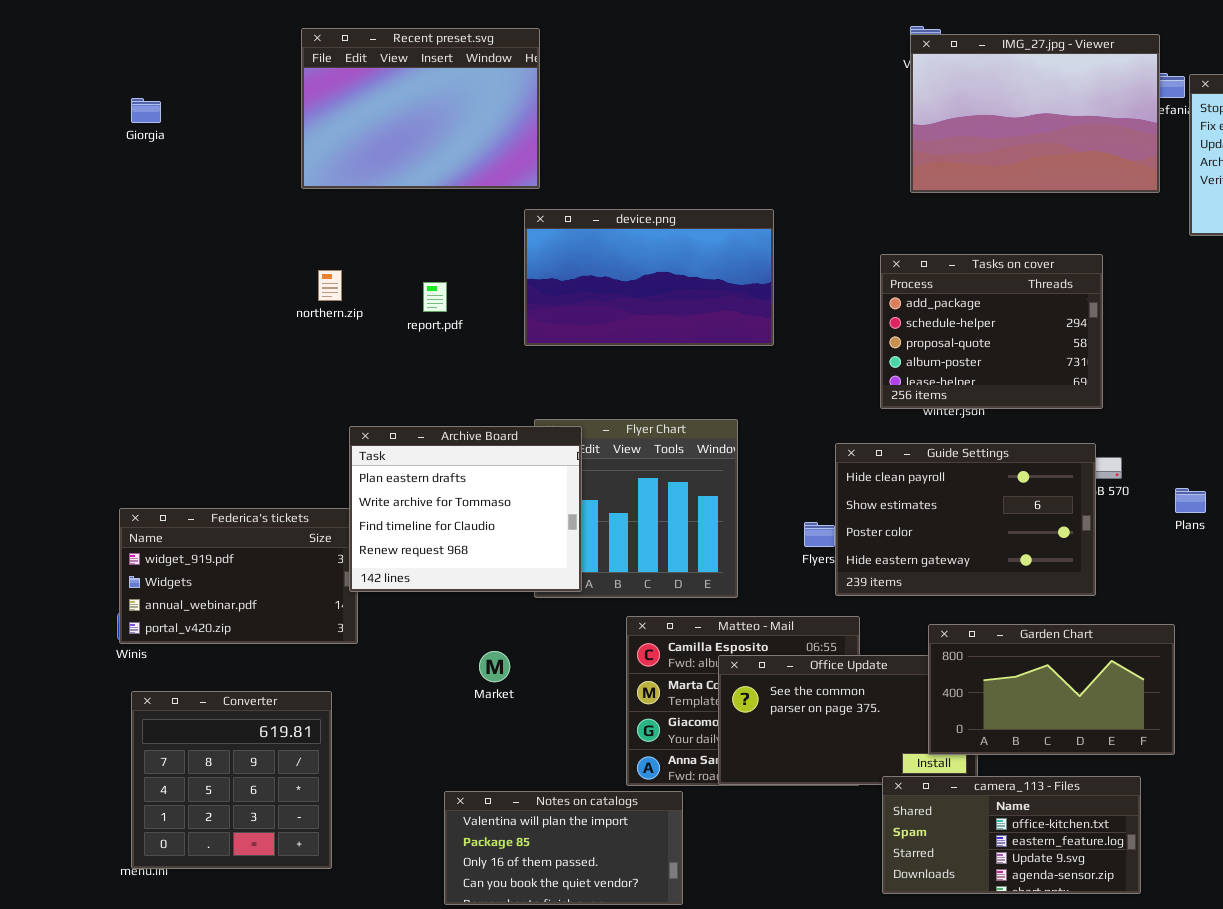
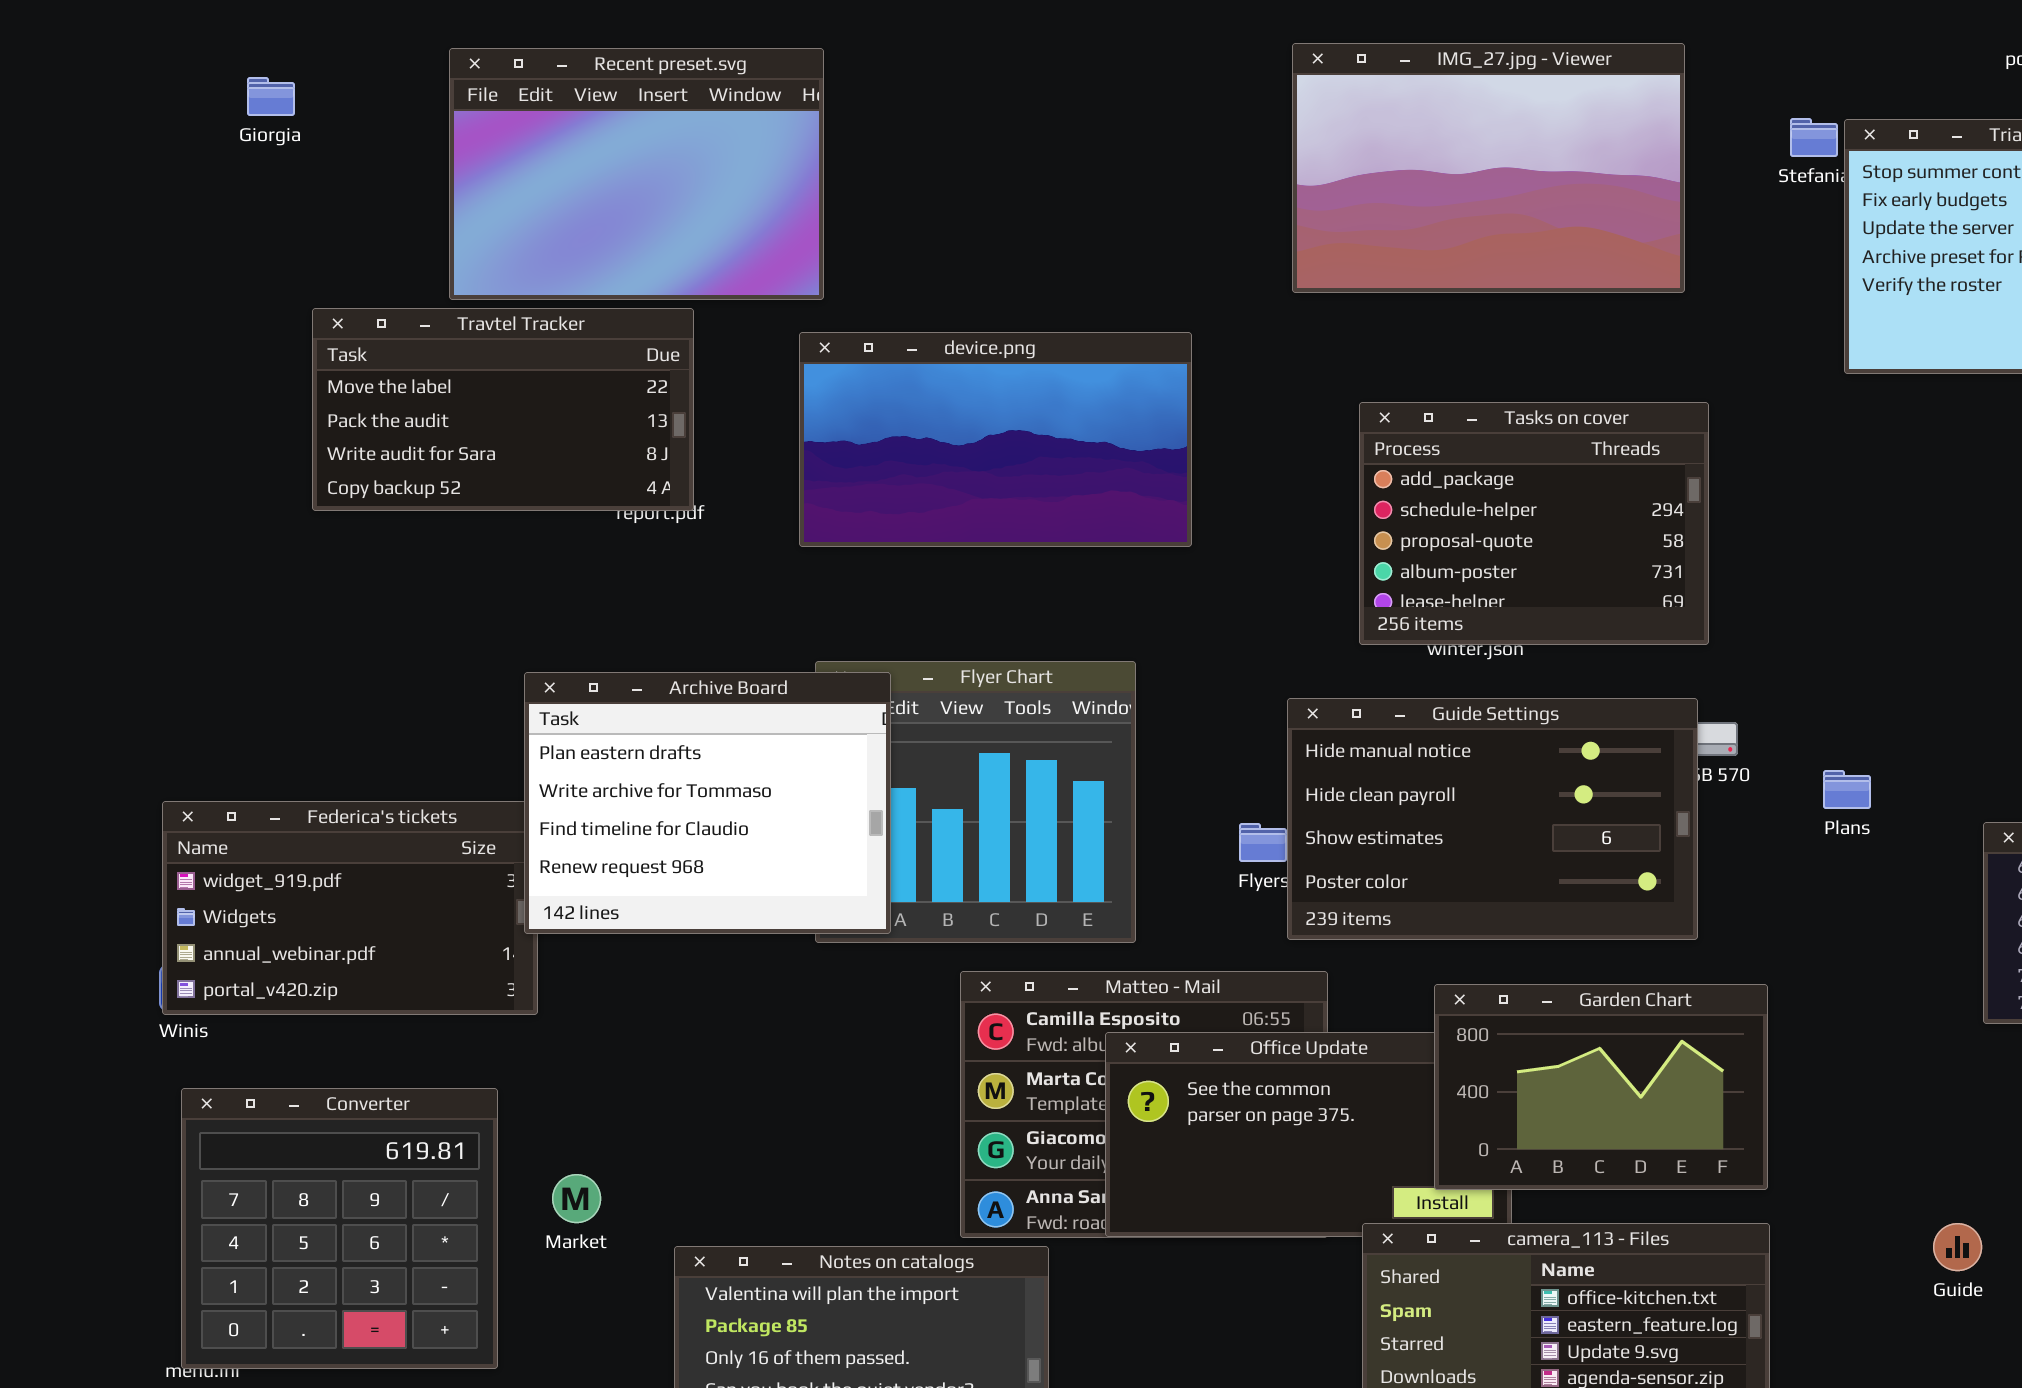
IMG_27.jpg - Viewer: [910,34,1160,193] -> [1292,43,1685,293], moved
Giorgia: [131,98,161,123] -> [247,77,295,116], moved
Travtel Tracker: none -> [312,308,694,511], opened
Guide Settings: [835,443,1096,596] -> [1287,698,1698,940], scrolled up 1 row
Garden Chart: [928,624,1175,755] -> [1434,984,1768,1190], resized
Market: [479,651,510,682] -> [552,1174,601,1223], moved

TASK DETAILS:
Write out the listing again word for word, but without its pictures.

EXERCISE ANSWER:
IMG_27.jpg - Viewer: [910,34,1160,193] -> [1292,43,1685,293], moved
Giorgia: [131,98,161,123] -> [247,77,295,116], moved
Travtel Tracker: none -> [312,308,694,511], opened
Guide Settings: [835,443,1096,596] -> [1287,698,1698,940], scrolled up 1 row
Garden Chart: [928,624,1175,755] -> [1434,984,1768,1190], resized
Market: [479,651,510,682] -> [552,1174,601,1223], moved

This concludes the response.